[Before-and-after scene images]

§ §

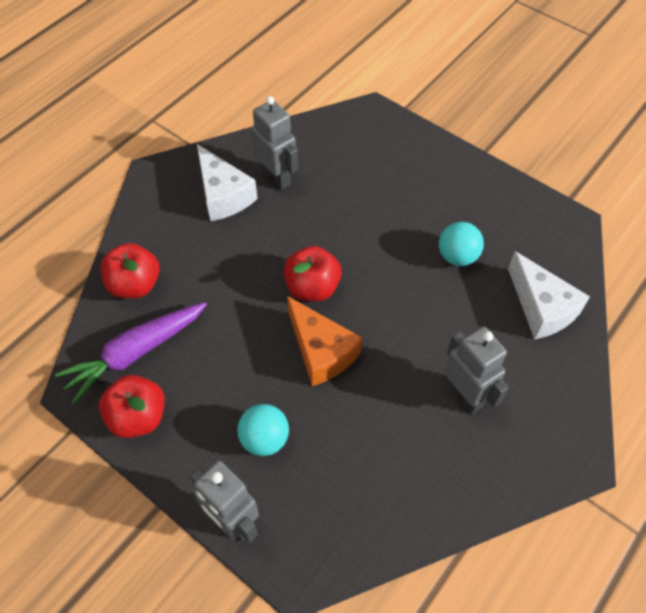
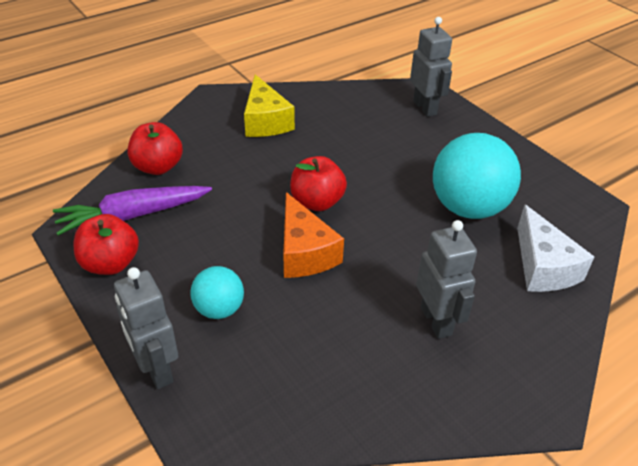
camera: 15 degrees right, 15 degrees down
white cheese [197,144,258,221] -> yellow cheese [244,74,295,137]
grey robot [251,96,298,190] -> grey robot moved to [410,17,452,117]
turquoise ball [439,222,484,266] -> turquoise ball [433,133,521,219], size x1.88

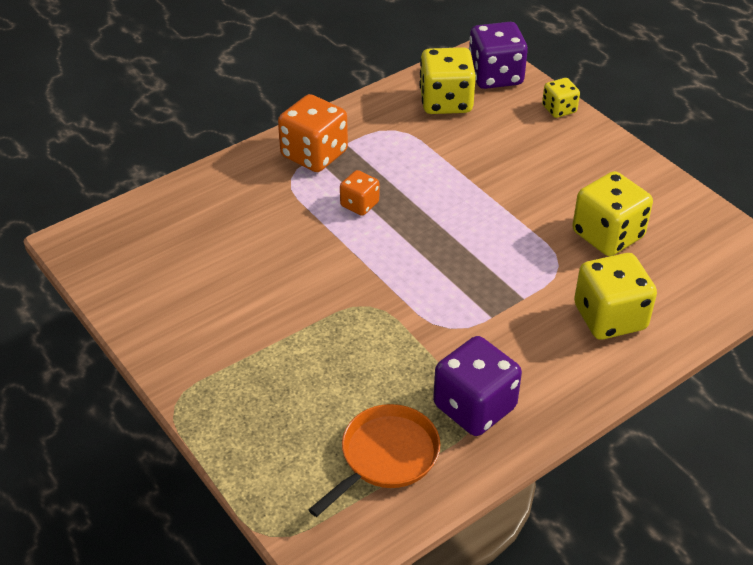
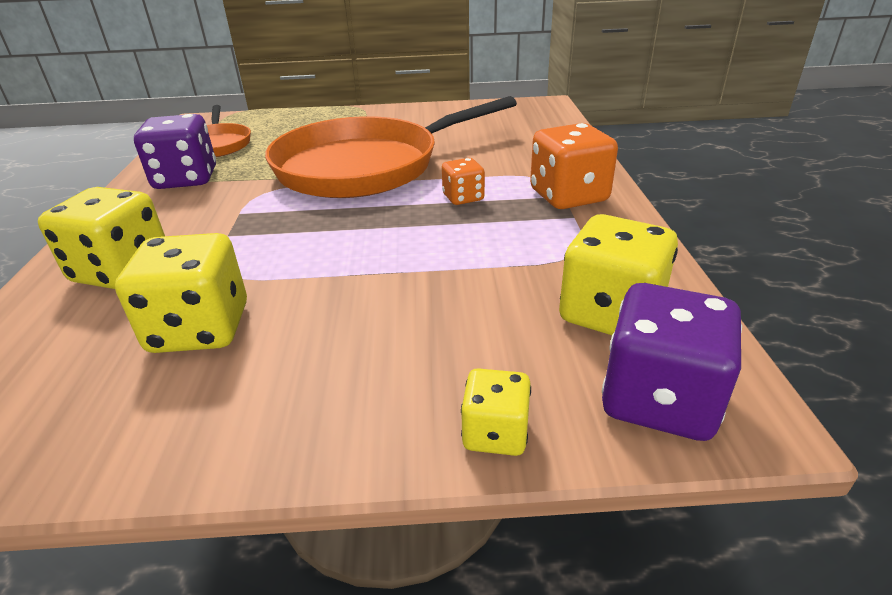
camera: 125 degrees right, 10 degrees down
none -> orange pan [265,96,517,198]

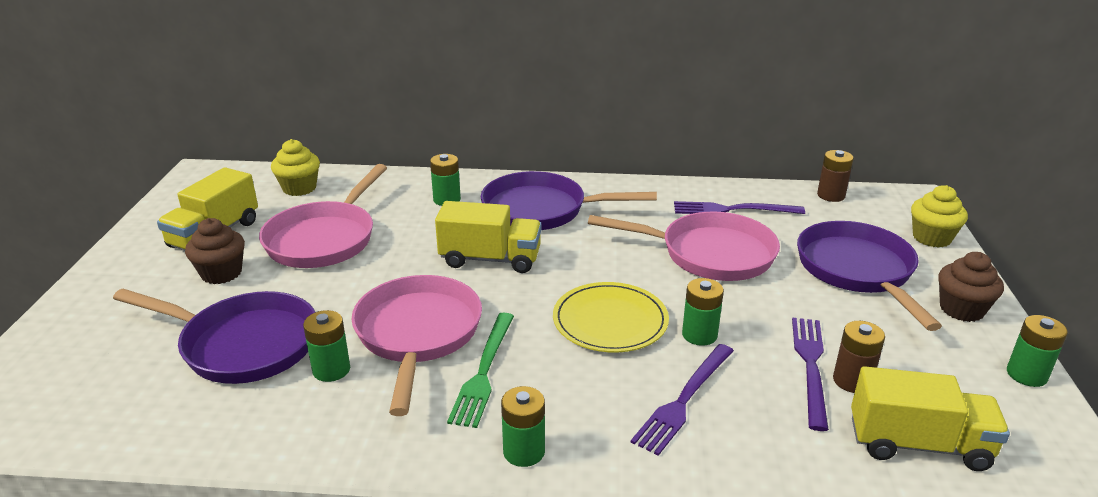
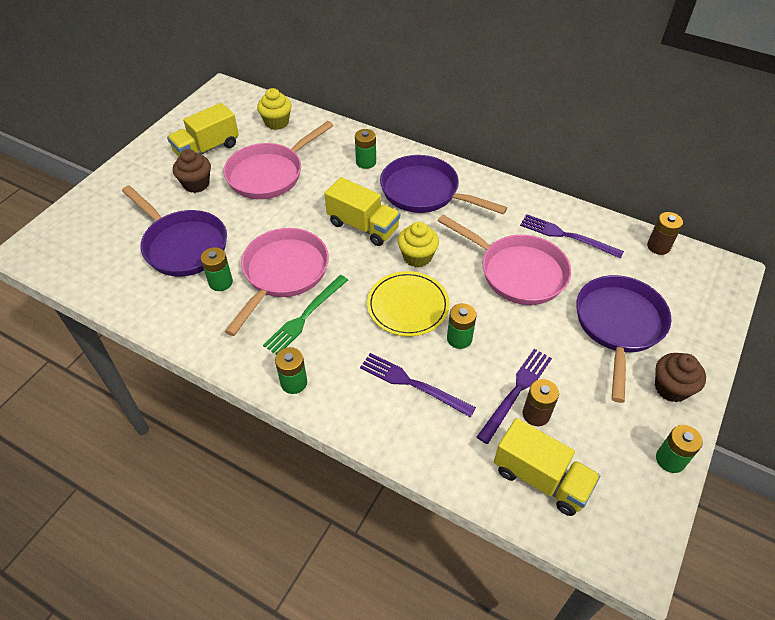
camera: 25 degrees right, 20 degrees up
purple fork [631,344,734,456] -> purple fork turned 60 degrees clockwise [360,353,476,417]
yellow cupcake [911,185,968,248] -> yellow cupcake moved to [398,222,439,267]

§ §

**BRIEF**
Once the lines of the entries containing the word "yellow" have been counted, report the number alone.

**WRITTEN REPLY**
2